● REQUIREMENT
Copy out every line from the records that includes "plant".

Before and after image sets:

..............................

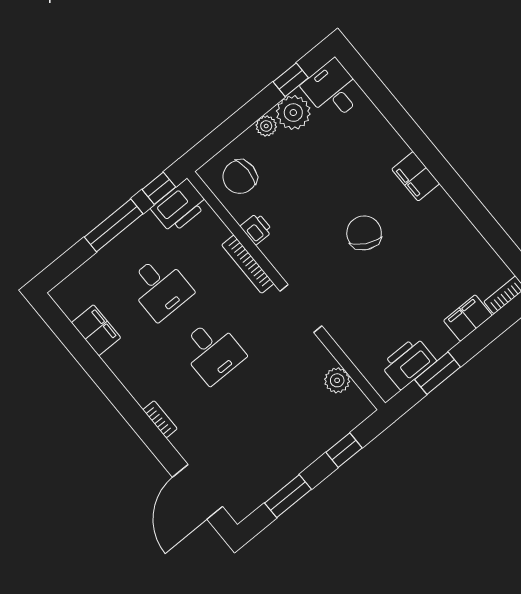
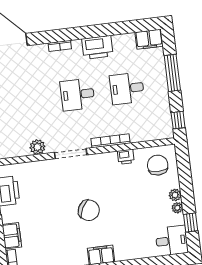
plant: (293, 113) -> (177, 208), width x0.53, depth x0.53
printer: (179, 206) -> (97, 47), moved, turned -90
window: (114, 225) -> (172, 73), moved
filing cabinet: (96, 330) -> (149, 39), moved
plant: (337, 380) -> (37, 147), moved

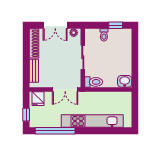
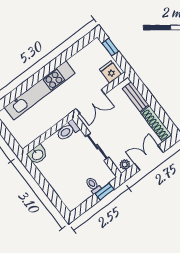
window: (116, 25) -> (105, 191), moved
double door: (65, 89) -> (91, 102), swing flipped
window: (55, 131) -> (69, 53), removed

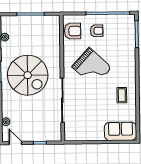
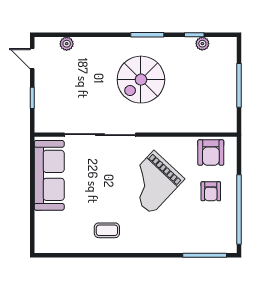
spiral stairs: (28, 75) -> (141, 80), width x0.73, depth x0.73
sofa: (121, 131) -> (49, 175), moved, width x1.36
door: (15, 143) -> (32, 59), swing flipped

..............................

● WRITTEN ANSWER
plant: (293, 113) -> (177, 208), width x0.53, depth x0.53
plant: (337, 380) -> (37, 147), moved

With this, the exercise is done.